▶ [What you need to do]
Reproduce word for word, from the entries below, the line with "F2: 5A (5V, SIG9) -> 1.5A (5V, SIG9)", the line with "U5: buffer (in", and every line between them, and nothing more.

▶ [Data under study]
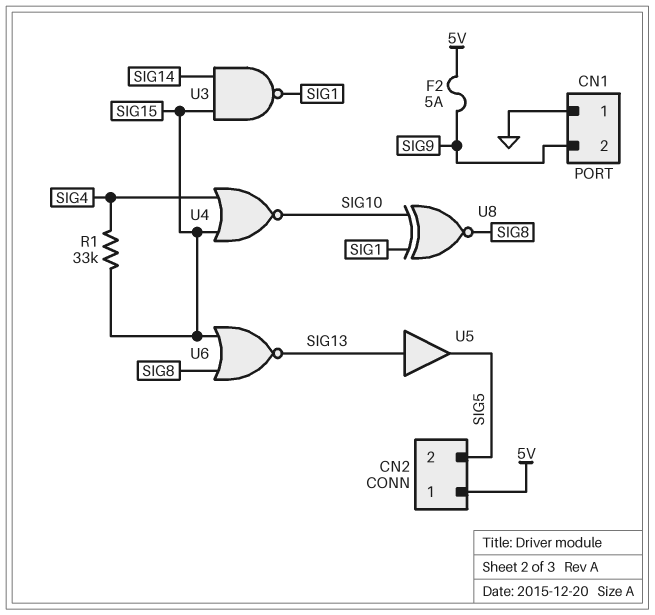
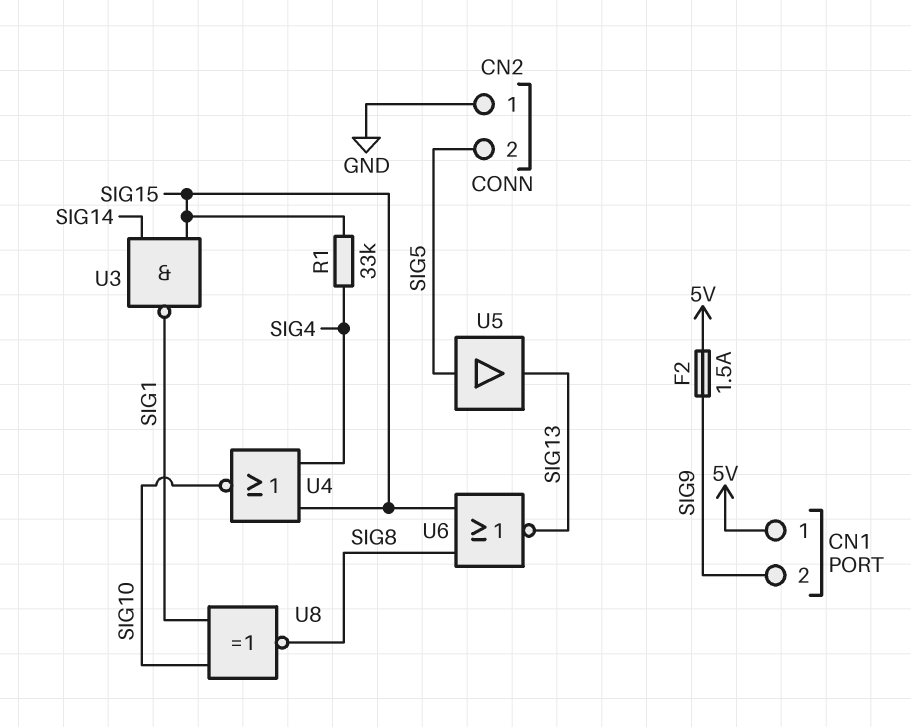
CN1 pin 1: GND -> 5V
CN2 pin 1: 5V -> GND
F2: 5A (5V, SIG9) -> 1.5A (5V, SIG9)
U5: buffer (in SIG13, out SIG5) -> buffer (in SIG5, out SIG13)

==

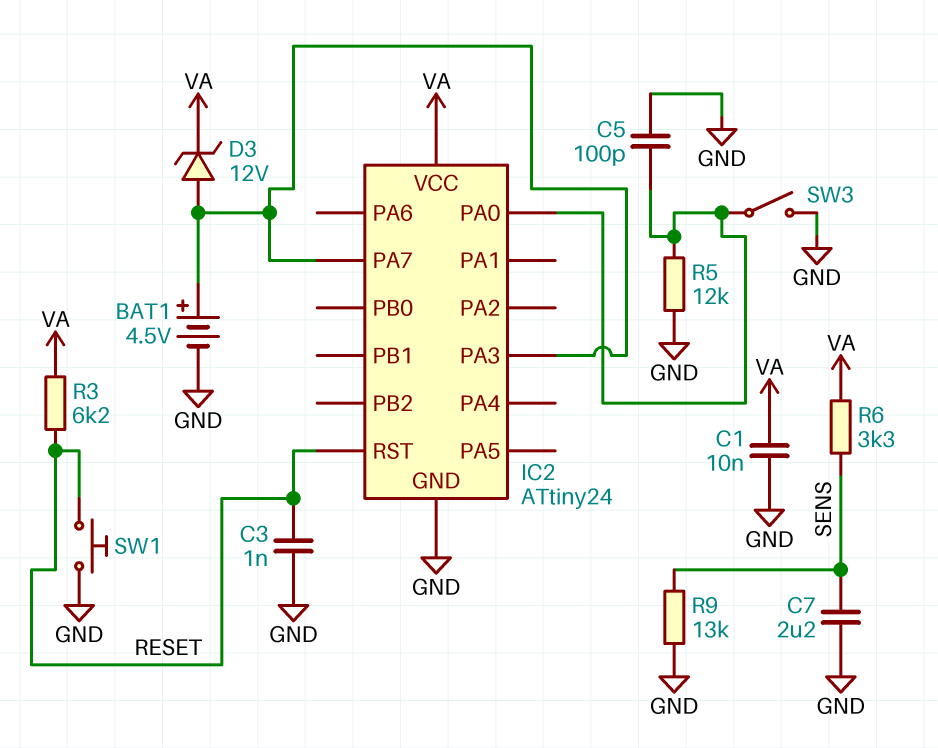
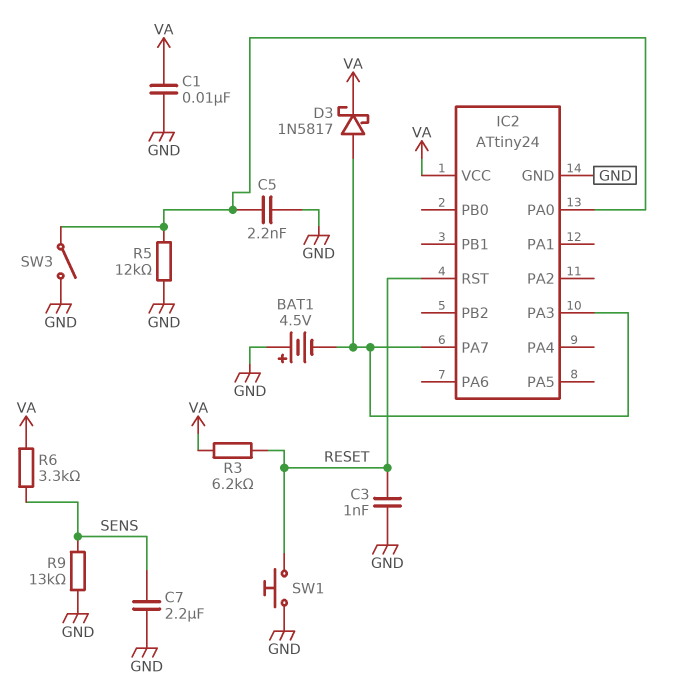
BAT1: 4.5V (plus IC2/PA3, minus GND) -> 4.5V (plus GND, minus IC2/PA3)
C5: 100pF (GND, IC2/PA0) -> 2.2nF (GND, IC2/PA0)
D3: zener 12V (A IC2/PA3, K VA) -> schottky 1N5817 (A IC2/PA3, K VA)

▶ [Finished task]
F2: 5A (5V, SIG9) -> 1.5A (5V, SIG9)
U5: buffer (in SIG13, out SIG5) -> buffer (in SIG5, out SIG13)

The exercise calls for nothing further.